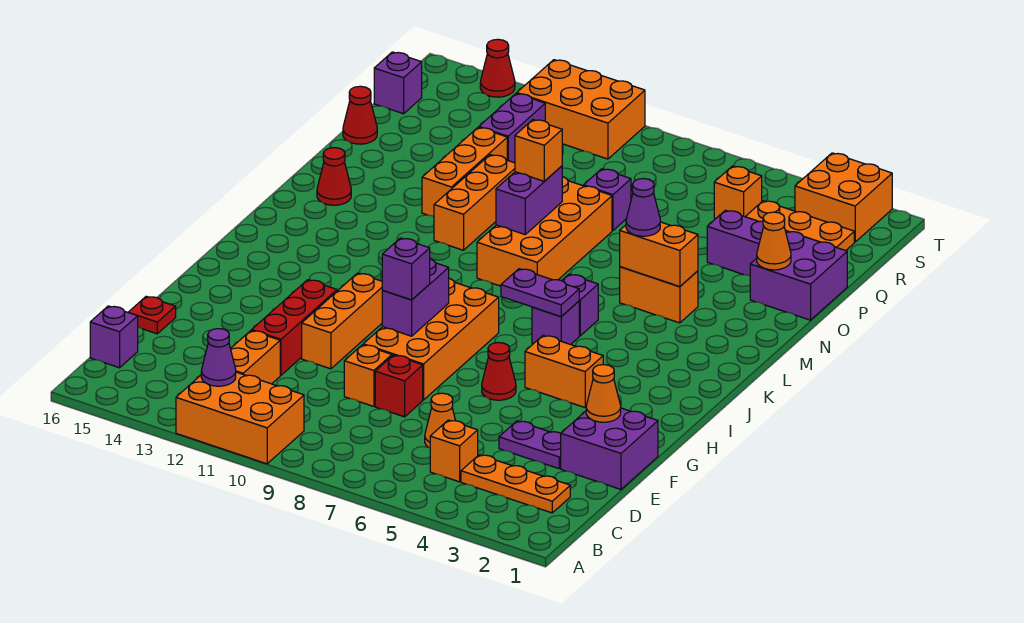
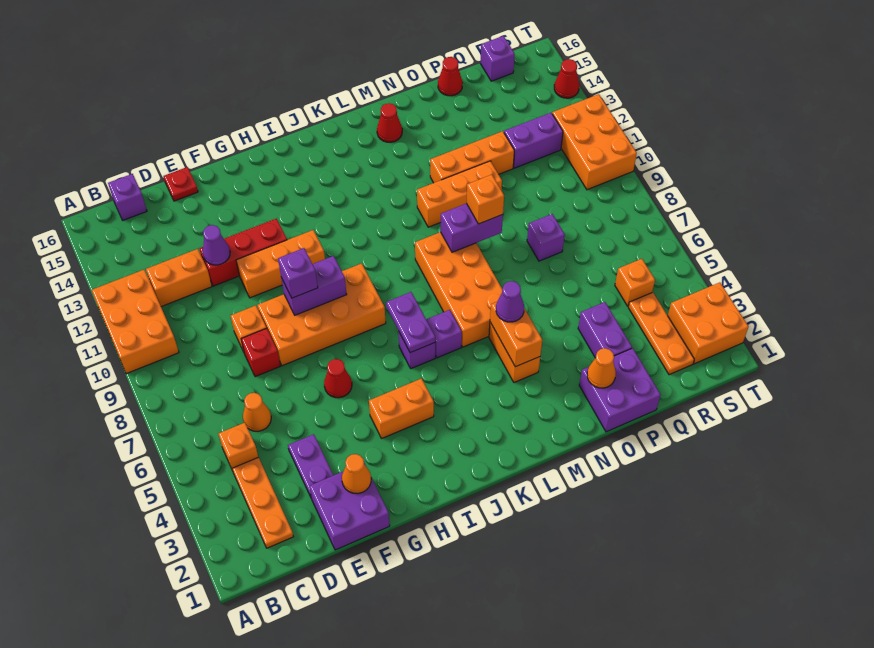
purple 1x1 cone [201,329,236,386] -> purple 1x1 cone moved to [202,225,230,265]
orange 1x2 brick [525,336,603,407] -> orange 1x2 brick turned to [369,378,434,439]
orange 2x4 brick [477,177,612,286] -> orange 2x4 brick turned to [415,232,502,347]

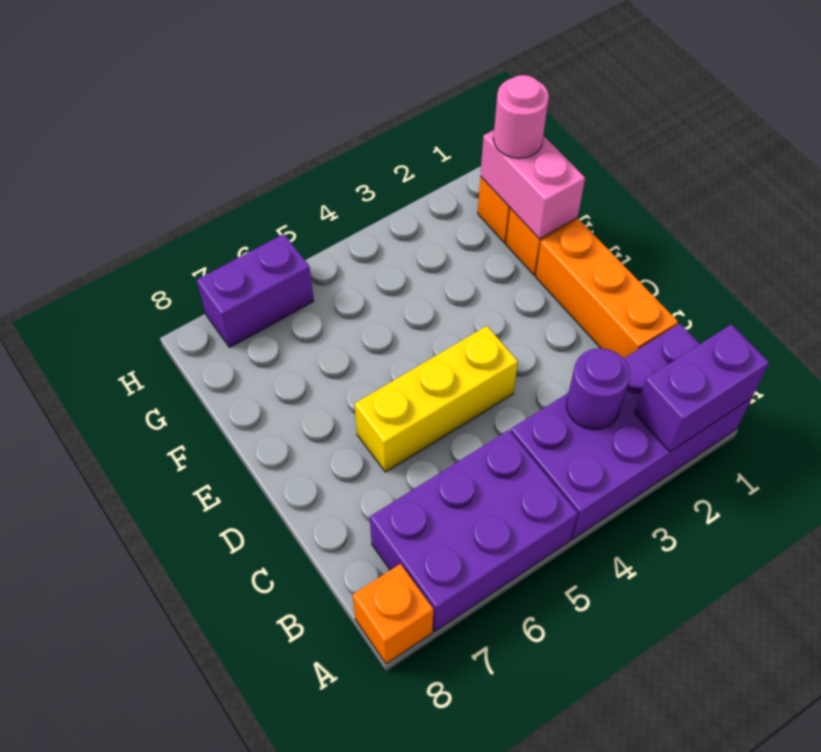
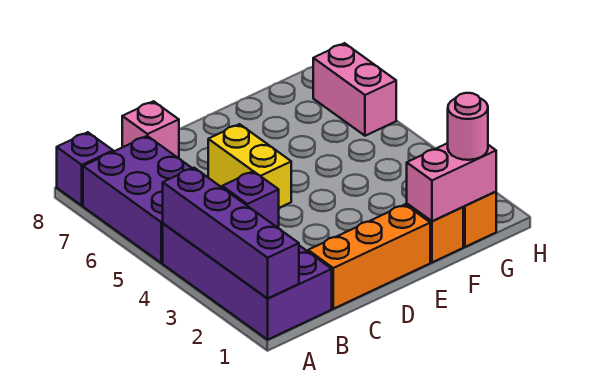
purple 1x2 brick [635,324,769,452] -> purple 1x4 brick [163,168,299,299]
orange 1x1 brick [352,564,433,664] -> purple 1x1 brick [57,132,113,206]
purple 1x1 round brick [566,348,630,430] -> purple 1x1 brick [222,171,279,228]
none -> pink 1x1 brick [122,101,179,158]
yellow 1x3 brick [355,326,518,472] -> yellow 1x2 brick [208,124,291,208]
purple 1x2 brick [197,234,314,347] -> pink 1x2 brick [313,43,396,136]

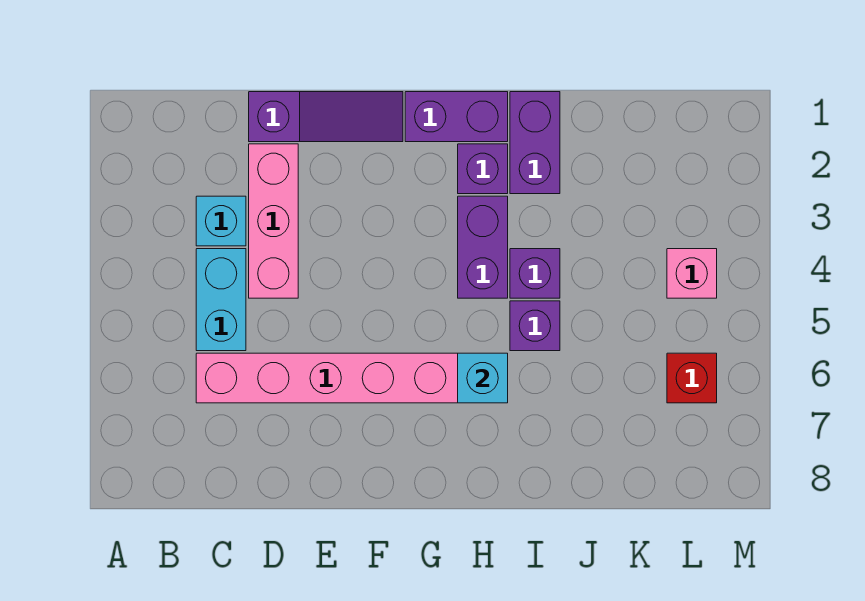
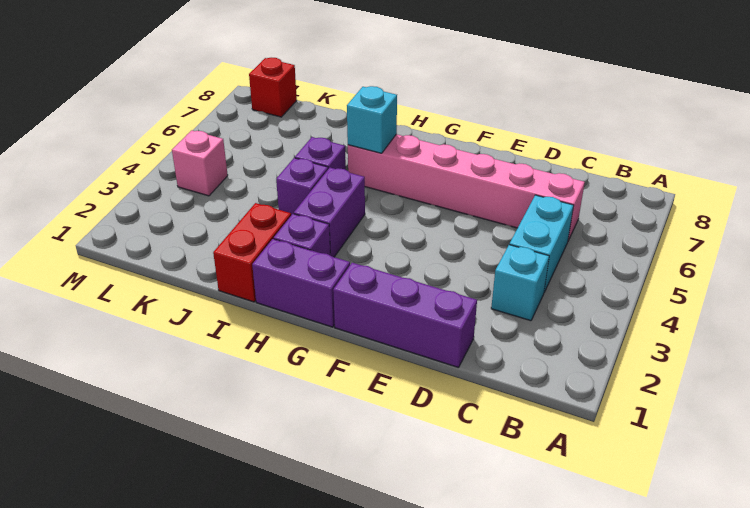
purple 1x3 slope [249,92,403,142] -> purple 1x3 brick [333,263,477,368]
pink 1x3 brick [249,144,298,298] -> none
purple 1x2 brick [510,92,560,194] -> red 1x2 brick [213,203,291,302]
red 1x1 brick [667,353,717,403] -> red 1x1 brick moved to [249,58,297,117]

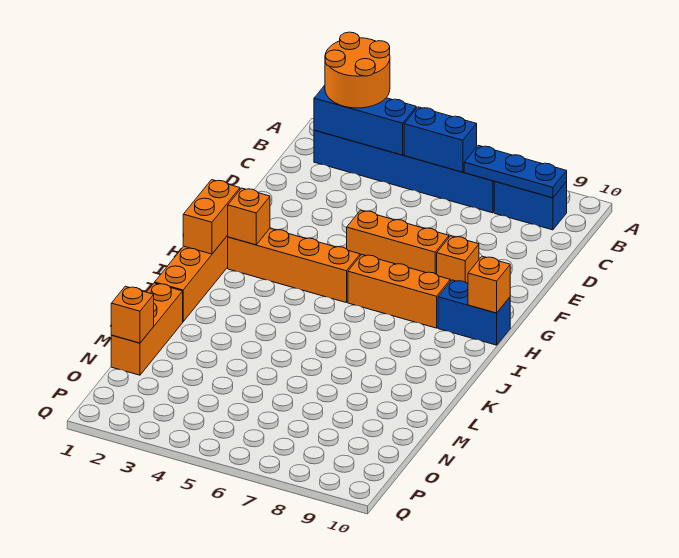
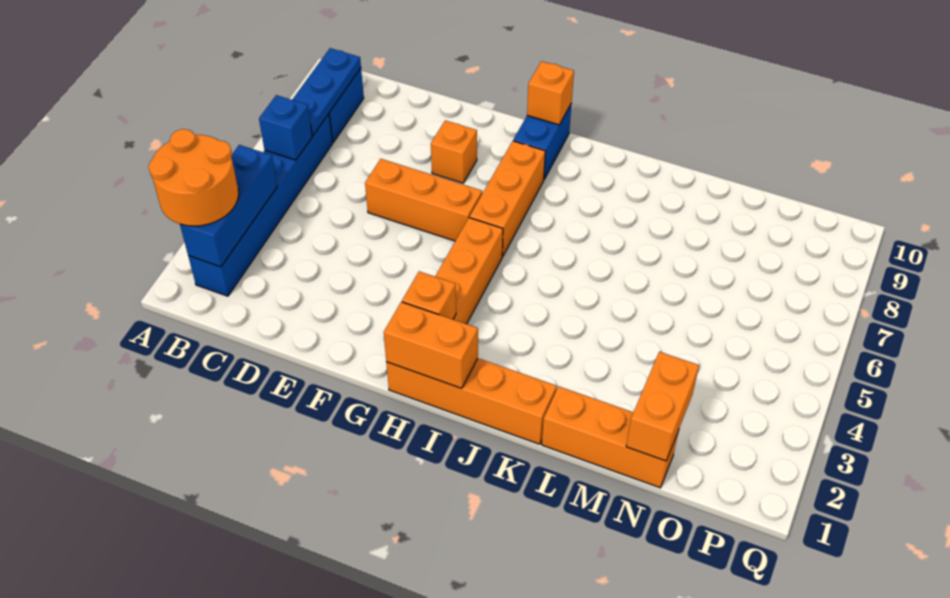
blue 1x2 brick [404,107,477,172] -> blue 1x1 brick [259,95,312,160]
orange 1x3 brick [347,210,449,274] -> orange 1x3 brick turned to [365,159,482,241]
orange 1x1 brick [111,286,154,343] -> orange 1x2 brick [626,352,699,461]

▸ WHAT TO WORK ON
Could you print the whole listing again, exactly, leaving the pictures out?

▸ PROBLEM SOLUTION
purple 1x1 cone [201,329,236,386] -> purple 1x1 cone moved to [202,225,230,265]
orange 1x2 brick [525,336,603,407] -> orange 1x2 brick turned to [369,378,434,439]
orange 2x4 brick [477,177,612,286] -> orange 2x4 brick turned to [415,232,502,347]

purple 1x2 brick [635,324,769,452] -> purple 1x4 brick [163,168,299,299]
orange 1x1 brick [352,564,433,664] -> purple 1x1 brick [57,132,113,206]
purple 1x1 round brick [566,348,630,430] -> purple 1x1 brick [222,171,279,228]
none -> pink 1x1 brick [122,101,179,158]
yellow 1x3 brick [355,326,518,472] -> yellow 1x2 brick [208,124,291,208]
purple 1x2 brick [197,234,314,347] -> pink 1x2 brick [313,43,396,136]

purple 1x3 slope [249,92,403,142] -> purple 1x3 brick [333,263,477,368]
pink 1x3 brick [249,144,298,298] -> none
purple 1x2 brick [510,92,560,194] -> red 1x2 brick [213,203,291,302]
red 1x1 brick [667,353,717,403] -> red 1x1 brick moved to [249,58,297,117]

blue 1x2 brick [404,107,477,172] -> blue 1x1 brick [259,95,312,160]
orange 1x3 brick [347,210,449,274] -> orange 1x3 brick turned to [365,159,482,241]
orange 1x1 brick [111,286,154,343] -> orange 1x2 brick [626,352,699,461]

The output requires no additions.